[WORK TASK]: I would like the lines below, from the one with "green key [153,233,187,264]" through the one with "green key [308,300,375,385]", copied exactly and without any pictures.

Coordinate-based object records
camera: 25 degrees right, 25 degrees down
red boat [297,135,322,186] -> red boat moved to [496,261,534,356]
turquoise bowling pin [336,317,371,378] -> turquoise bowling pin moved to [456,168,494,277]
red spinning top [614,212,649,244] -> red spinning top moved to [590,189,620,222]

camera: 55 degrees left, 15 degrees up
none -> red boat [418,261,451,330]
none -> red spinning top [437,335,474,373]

* * *

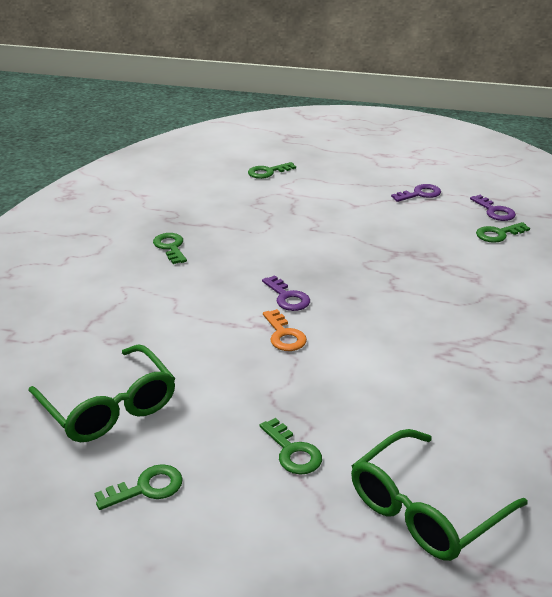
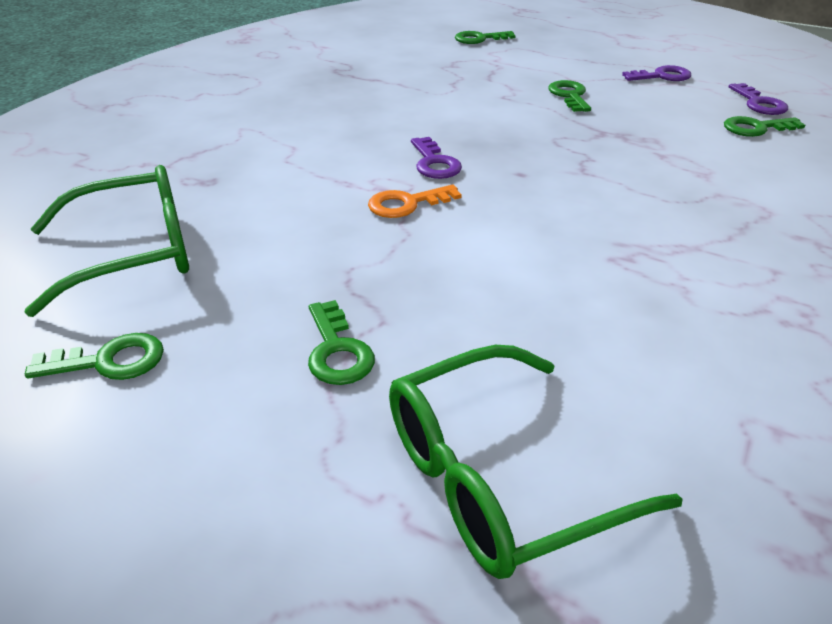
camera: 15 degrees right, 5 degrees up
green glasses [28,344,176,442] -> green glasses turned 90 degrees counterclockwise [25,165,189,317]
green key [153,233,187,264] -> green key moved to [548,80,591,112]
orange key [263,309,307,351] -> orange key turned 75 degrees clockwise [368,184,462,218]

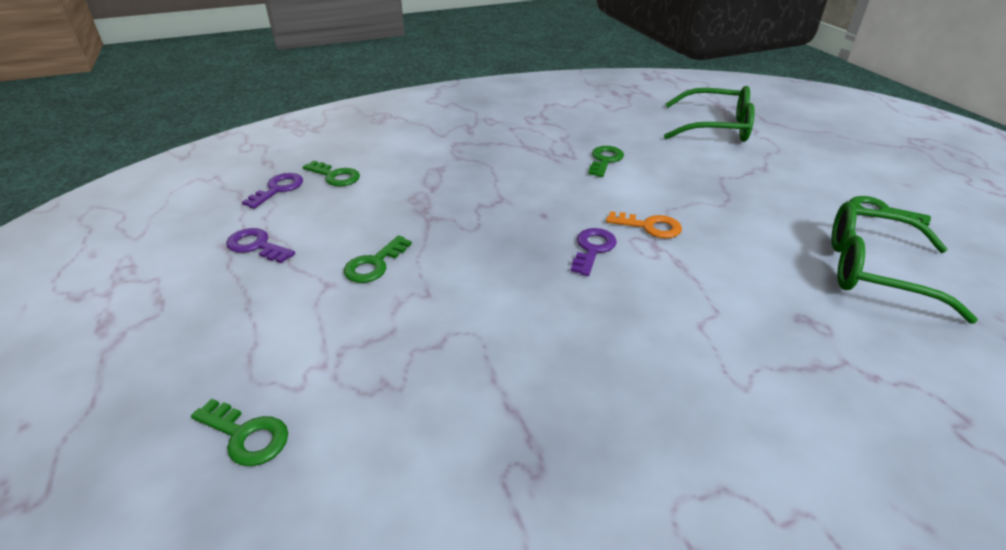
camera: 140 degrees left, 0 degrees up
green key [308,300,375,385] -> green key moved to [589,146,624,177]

[TASK ANSWER]:
green key [153,233,187,264] -> green key moved to [548,80,591,112]
orange key [263,309,307,351] -> orange key turned 75 degrees clockwise [368,184,462,218]

camera: 140 degrees left, 0 degrees up
green key [308,300,375,385] -> green key moved to [589,146,624,177]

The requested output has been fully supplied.